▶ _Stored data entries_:
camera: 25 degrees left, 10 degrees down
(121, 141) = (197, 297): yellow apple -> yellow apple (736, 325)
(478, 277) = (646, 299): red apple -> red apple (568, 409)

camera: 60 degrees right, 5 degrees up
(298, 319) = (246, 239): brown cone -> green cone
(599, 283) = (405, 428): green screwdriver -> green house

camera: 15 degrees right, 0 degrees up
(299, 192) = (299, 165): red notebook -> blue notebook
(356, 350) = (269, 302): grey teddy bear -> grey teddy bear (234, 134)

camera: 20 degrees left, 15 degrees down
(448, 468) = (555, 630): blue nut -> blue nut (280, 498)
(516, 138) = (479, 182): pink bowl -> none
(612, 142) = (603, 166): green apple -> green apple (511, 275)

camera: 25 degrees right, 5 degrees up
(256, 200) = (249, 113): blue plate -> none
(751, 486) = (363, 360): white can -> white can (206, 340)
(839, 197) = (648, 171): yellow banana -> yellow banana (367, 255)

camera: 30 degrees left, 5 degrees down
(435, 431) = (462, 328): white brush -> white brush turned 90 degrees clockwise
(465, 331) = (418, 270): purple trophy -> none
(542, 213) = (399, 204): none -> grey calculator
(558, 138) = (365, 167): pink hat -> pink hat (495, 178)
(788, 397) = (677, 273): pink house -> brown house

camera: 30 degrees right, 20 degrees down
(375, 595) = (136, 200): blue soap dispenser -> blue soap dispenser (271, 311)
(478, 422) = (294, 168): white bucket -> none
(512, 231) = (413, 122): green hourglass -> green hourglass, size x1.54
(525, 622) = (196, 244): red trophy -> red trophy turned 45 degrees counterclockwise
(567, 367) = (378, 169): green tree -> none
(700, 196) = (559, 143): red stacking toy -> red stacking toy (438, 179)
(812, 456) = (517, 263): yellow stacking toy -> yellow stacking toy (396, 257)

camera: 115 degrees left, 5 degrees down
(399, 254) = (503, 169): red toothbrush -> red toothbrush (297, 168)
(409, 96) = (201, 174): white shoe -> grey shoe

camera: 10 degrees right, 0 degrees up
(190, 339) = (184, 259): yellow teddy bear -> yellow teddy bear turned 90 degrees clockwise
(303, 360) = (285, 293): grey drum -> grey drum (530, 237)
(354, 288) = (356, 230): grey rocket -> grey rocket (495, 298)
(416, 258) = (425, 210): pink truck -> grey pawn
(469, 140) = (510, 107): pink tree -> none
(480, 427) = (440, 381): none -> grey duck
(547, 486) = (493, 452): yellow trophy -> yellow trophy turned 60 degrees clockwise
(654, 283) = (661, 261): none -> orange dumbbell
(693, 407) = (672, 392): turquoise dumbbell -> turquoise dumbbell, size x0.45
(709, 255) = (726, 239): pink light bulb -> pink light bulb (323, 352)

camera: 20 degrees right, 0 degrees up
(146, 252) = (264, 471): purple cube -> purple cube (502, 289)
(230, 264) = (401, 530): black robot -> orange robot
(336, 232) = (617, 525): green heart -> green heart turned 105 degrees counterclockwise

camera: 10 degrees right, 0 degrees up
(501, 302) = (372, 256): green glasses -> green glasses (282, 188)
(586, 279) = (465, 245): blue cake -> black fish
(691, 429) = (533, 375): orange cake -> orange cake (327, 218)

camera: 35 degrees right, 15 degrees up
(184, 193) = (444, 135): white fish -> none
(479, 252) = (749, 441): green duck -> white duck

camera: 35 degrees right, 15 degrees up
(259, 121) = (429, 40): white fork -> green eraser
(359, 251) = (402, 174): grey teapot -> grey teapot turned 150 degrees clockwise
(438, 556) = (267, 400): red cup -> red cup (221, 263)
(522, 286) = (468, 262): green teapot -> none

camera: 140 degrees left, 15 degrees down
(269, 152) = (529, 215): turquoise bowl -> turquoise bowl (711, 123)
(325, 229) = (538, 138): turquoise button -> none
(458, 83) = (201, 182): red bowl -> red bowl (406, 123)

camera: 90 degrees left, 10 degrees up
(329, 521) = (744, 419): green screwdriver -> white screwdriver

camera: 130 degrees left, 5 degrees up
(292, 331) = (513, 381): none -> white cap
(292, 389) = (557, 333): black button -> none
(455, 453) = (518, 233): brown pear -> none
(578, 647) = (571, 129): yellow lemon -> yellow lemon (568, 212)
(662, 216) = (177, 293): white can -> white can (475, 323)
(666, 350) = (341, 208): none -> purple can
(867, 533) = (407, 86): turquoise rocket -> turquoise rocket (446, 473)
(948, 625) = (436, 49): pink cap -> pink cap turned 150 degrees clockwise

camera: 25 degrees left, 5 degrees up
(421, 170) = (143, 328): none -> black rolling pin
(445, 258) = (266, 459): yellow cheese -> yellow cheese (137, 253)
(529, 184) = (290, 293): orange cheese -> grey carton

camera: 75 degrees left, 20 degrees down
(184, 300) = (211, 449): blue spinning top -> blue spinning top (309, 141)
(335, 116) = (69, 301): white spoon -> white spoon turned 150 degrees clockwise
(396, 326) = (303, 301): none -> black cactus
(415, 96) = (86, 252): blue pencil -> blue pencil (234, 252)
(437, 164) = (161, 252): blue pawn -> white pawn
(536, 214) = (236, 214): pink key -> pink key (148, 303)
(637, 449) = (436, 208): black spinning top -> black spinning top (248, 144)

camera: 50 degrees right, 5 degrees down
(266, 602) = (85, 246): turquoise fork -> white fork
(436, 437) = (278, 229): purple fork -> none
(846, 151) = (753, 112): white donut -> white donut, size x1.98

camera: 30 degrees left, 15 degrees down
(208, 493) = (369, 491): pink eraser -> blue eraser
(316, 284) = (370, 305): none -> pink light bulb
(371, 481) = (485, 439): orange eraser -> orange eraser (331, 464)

▶ _Work instruction_: Which lines run from the one containing "(208, 493) = (369, 491): pink" to the end of the entries above? Print them exactly, both ends included, and nothing else.

▶ _Solution below_:
(208, 493) = (369, 491): pink eraser -> blue eraser
(316, 284) = (370, 305): none -> pink light bulb
(371, 481) = (485, 439): orange eraser -> orange eraser (331, 464)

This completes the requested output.